* [WORK TASK]
Once the line with "J1 pin 1: VLOAD -> 0V" is found in the entries below, repeat it and each following line exactly, up to and including the line with "C4: 1000uF (plus VDD, minus N_14) -> none". Add no other lines.

[Items from a data source]
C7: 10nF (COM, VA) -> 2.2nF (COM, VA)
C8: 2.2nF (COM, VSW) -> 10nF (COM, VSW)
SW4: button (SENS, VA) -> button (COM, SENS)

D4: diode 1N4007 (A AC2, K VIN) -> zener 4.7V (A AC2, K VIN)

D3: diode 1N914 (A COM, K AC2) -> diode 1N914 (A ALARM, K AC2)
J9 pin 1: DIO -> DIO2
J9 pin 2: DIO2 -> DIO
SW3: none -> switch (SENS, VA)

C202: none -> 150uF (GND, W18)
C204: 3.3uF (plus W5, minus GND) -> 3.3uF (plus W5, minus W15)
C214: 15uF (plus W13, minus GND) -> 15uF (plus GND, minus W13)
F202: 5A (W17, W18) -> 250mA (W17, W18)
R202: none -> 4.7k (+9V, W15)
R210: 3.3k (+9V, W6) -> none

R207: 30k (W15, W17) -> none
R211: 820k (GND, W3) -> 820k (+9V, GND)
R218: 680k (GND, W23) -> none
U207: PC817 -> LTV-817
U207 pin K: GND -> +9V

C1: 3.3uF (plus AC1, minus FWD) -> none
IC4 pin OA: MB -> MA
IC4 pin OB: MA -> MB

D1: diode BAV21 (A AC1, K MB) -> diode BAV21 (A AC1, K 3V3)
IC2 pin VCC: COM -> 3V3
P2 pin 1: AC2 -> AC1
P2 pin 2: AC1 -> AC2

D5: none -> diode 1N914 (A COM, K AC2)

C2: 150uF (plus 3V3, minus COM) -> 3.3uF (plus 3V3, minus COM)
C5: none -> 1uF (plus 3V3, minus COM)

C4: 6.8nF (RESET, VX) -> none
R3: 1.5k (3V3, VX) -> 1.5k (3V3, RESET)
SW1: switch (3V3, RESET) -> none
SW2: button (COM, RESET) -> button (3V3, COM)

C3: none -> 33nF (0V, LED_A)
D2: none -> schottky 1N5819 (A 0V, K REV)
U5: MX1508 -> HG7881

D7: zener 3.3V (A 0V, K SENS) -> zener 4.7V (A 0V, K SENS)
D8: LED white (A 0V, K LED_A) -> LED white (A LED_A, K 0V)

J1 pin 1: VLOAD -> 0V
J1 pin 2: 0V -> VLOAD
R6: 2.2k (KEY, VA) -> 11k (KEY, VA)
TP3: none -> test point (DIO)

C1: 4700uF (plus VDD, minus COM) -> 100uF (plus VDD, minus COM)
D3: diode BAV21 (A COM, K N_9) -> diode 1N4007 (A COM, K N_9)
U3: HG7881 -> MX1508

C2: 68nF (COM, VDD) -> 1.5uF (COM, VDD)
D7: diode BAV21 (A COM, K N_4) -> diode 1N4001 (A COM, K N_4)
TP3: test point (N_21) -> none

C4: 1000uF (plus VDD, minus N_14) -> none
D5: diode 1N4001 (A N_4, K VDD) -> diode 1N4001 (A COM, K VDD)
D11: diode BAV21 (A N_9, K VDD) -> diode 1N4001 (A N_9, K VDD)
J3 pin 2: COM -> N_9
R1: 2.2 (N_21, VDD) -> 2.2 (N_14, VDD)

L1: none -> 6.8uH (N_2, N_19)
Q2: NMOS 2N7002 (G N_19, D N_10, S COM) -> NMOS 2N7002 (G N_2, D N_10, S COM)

* [RESULT FOR THIS TASK]
J1 pin 1: VLOAD -> 0V
J1 pin 2: 0V -> VLOAD
R6: 2.2k (KEY, VA) -> 11k (KEY, VA)
TP3: none -> test point (DIO)

C1: 4700uF (plus VDD, minus COM) -> 100uF (plus VDD, minus COM)
D3: diode BAV21 (A COM, K N_9) -> diode 1N4007 (A COM, K N_9)
U3: HG7881 -> MX1508

C2: 68nF (COM, VDD) -> 1.5uF (COM, VDD)
D7: diode BAV21 (A COM, K N_4) -> diode 1N4001 (A COM, K N_4)
TP3: test point (N_21) -> none

C4: 1000uF (plus VDD, minus N_14) -> none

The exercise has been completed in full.